- Activity -
Set down each line of the material that follows, exactly, with no pictures.

- Supplied information -
* * * * *

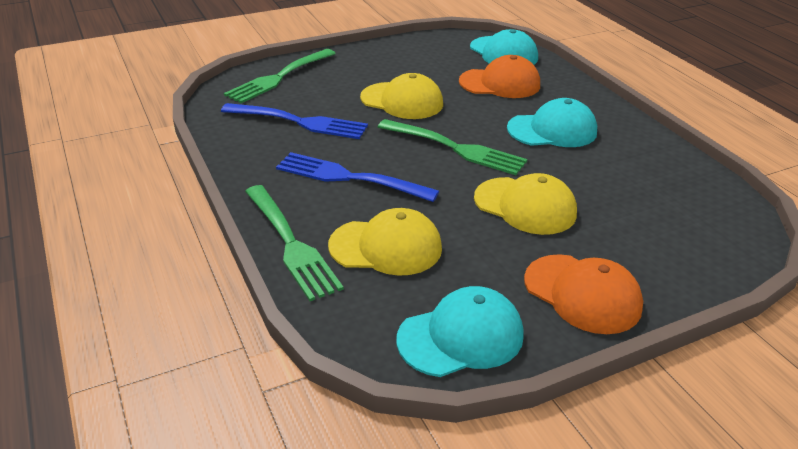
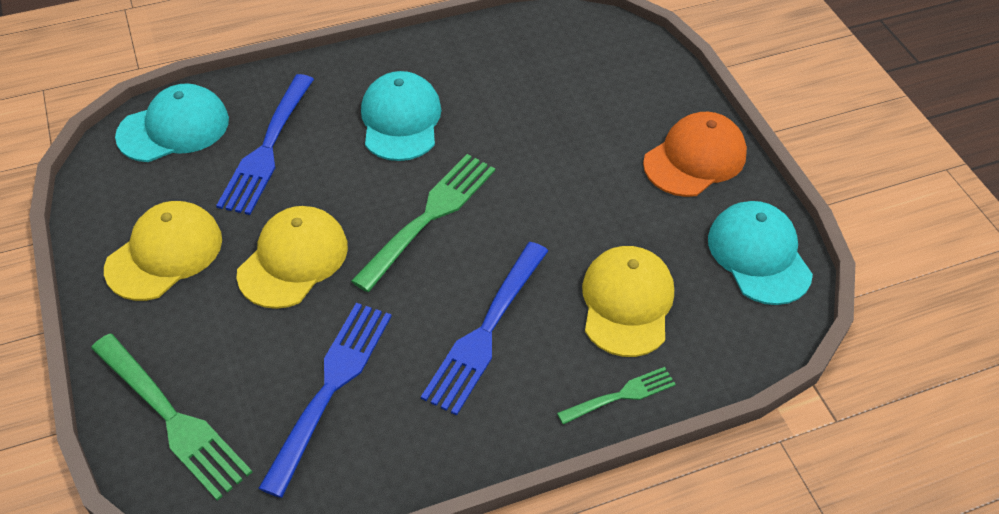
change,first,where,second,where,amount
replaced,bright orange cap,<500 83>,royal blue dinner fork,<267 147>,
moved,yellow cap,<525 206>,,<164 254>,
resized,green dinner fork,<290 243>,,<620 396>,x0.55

* * * * *

- Solution -
change,first,where,second,where,amount
replaced,bright orange cap,<500 83>,royal blue dinner fork,<267 147>,
moved,yellow cap,<525 206>,,<164 254>,
resized,green dinner fork,<290 243>,,<620 396>,x0.55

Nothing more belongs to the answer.